━━━━━ RECORDS

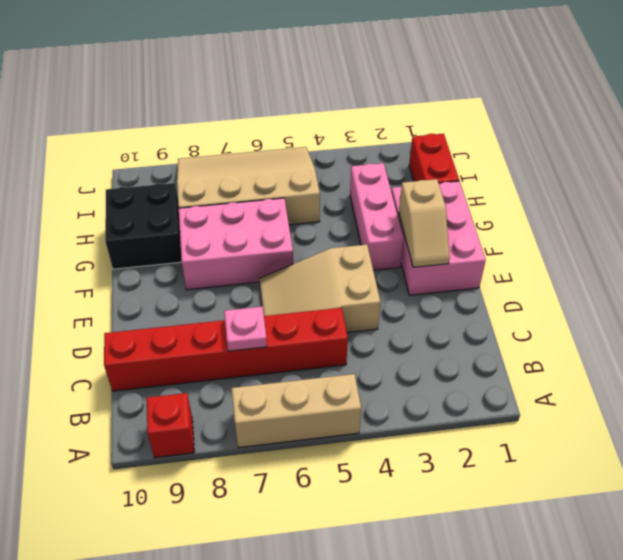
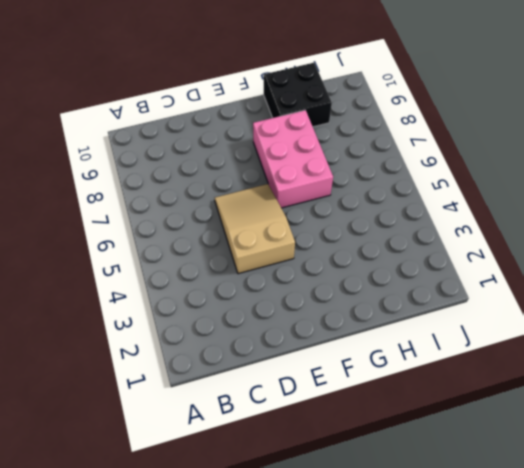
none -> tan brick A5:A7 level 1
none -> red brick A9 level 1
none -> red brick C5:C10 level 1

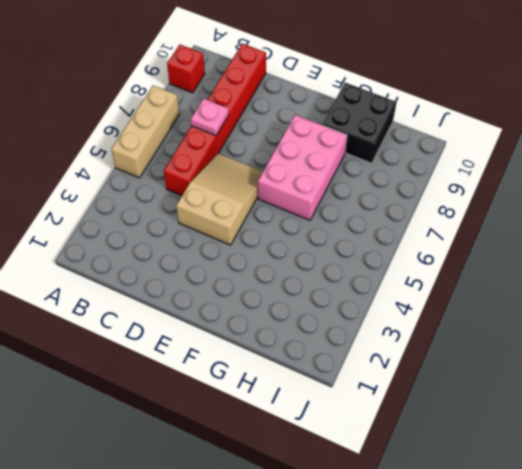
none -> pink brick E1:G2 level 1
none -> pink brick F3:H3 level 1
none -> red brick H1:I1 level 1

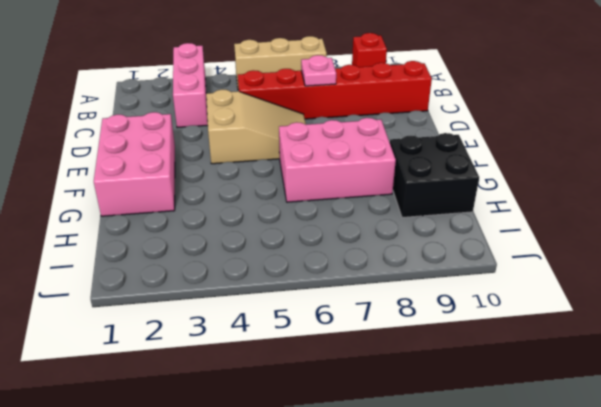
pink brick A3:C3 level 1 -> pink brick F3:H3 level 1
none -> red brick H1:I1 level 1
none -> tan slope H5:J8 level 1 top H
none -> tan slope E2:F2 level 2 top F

━━━━━━━━━━

Each entry above needs to be restated without a single word changed; skip the images.

none -> tan brick A5:A7 level 1
none -> red brick A9 level 1
none -> red brick C5:C10 level 1

none -> pink brick E1:G2 level 1
none -> pink brick F3:H3 level 1
none -> red brick H1:I1 level 1

pink brick A3:C3 level 1 -> pink brick F3:H3 level 1
none -> red brick H1:I1 level 1
none -> tan slope H5:J8 level 1 top H
none -> tan slope E2:F2 level 2 top F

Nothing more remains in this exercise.